What this task involves: Edit the lines from the one holding "39: 7:49 -> 7:45" through the end of the records, inclusive, so that "none" is replaced by "blank" and everything else stays the same. Give only those lines, and leave the pictures out of the answer.

Information provided:
* Start *

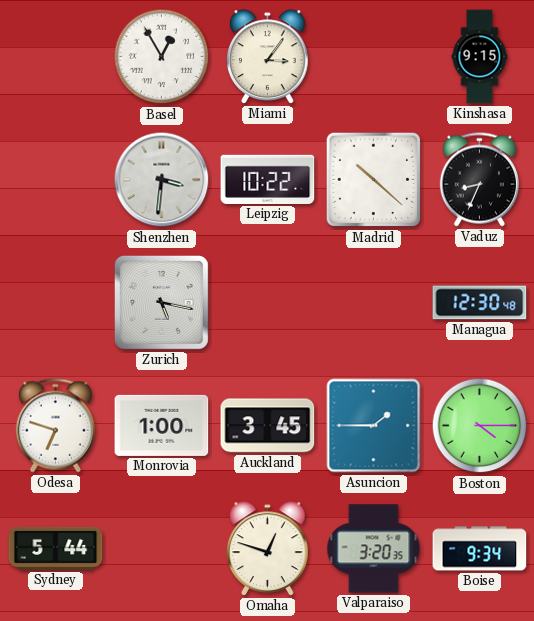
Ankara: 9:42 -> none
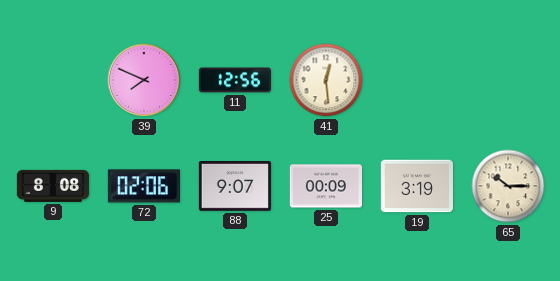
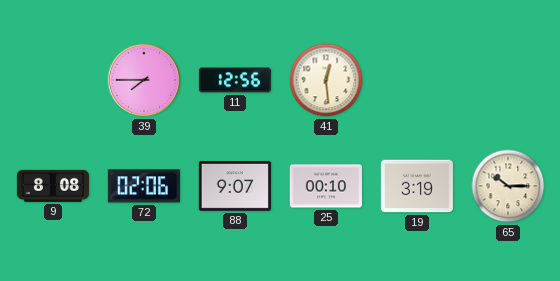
39: 7:49 -> 7:45
25: 00:09 -> 00:10
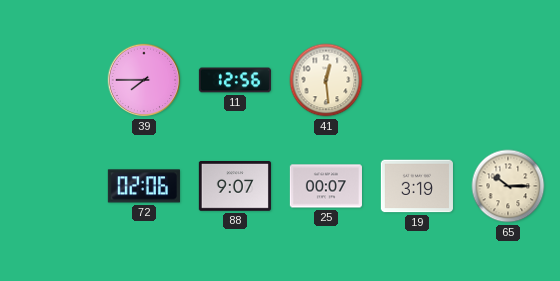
9: 8:08 -> none
25: 00:10 -> 00:07
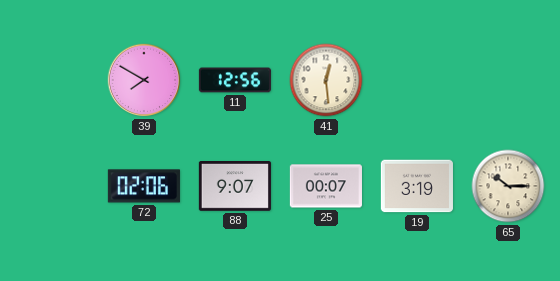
39: 7:45 -> 7:50
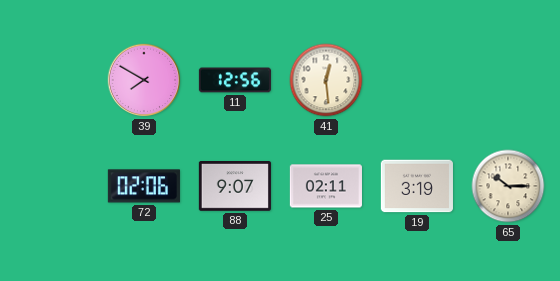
25: 00:07 -> 02:11
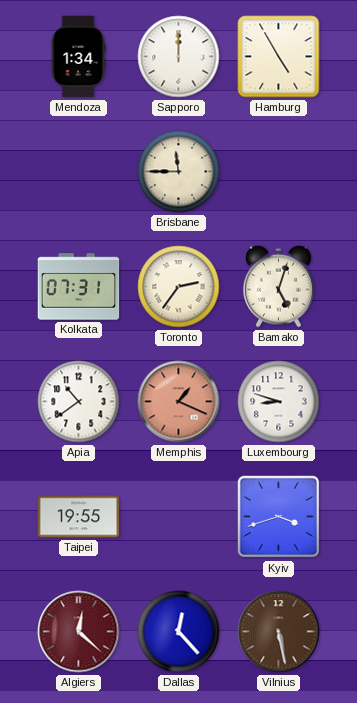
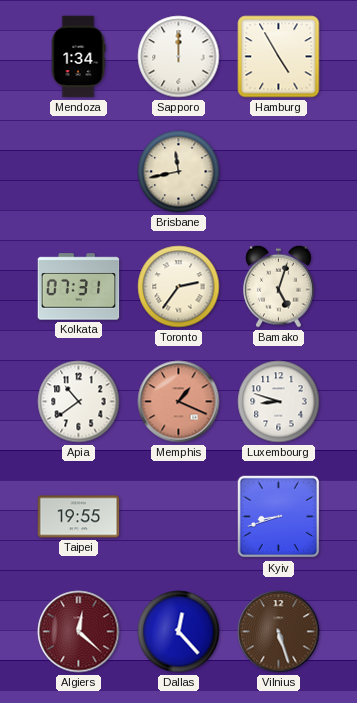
Brisbane: 11:45 -> 11:43
Kyiv: 3:42 -> 8:42
Vilnius: 5:28 -> 5:27
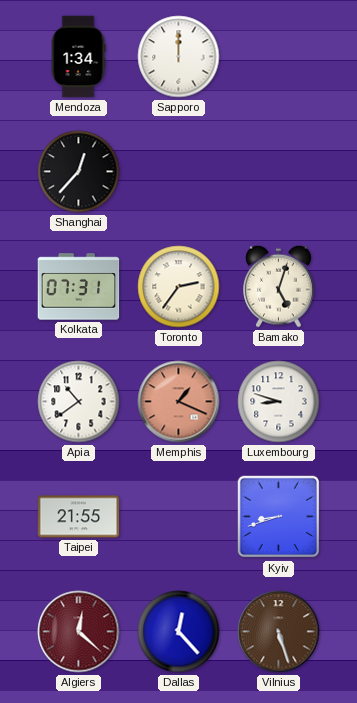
Hamburg: 4:55 -> none
Shanghai: none -> 12:37
Brisbane: 11:43 -> none
Taipei: 19:55 -> 21:55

* End *

Exercise response:
39: 7:49 -> 7:45
25: 00:09 -> 00:10
9: 8:08 -> blank
25: 00:10 -> 00:07
39: 7:45 -> 7:50
25: 00:07 -> 02:11
Brisbane: 11:45 -> 11:43
Kyiv: 3:42 -> 8:42
Vilnius: 5:28 -> 5:27
Hamburg: 4:55 -> blank
Shanghai: blank -> 12:37
Brisbane: 11:43 -> blank
Taipei: 19:55 -> 21:55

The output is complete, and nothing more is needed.